## Task
If a line of the listing below contains the string "size", count it, then give the total by itself.

## Given data
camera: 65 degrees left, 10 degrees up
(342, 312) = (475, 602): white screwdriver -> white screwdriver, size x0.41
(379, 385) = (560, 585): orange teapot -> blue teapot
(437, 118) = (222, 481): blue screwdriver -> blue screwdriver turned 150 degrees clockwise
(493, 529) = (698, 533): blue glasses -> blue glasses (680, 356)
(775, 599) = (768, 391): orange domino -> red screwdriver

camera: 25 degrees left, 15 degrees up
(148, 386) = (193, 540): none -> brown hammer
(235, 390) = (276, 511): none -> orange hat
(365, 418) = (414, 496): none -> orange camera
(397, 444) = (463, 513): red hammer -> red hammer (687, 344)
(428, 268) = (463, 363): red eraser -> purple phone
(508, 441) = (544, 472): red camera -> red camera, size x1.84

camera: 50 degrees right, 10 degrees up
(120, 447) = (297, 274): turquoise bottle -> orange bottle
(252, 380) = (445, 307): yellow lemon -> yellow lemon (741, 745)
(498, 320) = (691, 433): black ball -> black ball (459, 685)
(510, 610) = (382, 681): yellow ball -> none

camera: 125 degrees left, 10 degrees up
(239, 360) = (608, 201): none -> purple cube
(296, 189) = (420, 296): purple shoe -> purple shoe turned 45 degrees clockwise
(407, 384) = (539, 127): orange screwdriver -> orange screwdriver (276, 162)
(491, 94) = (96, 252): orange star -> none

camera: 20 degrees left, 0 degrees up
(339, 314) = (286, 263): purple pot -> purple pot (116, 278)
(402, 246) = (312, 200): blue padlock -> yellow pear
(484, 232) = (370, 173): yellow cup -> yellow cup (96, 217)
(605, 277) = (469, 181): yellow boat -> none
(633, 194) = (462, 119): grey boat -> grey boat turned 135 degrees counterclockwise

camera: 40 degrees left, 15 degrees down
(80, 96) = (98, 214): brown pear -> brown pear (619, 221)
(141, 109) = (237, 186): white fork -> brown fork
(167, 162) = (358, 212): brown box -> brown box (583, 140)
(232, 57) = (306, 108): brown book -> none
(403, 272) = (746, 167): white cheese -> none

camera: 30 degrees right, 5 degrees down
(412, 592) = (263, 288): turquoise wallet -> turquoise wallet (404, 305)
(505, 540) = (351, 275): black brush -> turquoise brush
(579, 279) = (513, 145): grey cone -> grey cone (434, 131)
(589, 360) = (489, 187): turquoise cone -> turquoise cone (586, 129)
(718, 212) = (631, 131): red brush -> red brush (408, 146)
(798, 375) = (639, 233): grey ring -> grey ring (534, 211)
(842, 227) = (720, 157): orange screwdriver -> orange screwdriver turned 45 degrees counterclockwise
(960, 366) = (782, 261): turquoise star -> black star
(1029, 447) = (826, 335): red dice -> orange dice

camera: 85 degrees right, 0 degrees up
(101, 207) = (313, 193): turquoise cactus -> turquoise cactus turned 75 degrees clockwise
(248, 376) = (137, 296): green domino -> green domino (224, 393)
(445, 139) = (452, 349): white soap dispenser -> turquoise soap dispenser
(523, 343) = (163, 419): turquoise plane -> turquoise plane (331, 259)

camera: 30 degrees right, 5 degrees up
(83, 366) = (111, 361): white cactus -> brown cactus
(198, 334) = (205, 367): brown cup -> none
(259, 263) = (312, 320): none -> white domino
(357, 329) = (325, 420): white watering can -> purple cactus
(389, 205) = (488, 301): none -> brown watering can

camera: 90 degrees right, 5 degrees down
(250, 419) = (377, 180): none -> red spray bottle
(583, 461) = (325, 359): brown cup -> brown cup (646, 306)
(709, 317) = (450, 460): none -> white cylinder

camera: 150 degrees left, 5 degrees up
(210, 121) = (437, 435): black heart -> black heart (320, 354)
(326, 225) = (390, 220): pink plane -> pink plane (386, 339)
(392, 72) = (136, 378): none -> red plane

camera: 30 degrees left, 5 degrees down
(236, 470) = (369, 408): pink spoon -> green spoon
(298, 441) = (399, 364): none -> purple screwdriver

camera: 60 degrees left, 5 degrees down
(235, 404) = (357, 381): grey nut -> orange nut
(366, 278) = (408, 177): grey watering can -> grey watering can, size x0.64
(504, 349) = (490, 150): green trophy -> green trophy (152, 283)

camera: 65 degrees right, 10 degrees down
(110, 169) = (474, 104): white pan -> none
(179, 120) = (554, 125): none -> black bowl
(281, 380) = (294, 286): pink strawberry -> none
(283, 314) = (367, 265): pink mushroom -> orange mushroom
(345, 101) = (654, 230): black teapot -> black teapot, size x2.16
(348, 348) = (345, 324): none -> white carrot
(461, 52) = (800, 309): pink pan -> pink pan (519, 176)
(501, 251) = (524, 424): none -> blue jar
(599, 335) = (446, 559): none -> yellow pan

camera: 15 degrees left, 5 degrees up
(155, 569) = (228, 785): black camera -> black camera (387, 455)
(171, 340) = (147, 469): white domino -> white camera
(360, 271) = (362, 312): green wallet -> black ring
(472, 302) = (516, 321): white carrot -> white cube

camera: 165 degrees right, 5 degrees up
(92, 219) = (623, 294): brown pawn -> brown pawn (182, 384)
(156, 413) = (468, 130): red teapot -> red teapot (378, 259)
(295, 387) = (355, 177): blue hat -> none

## Result
4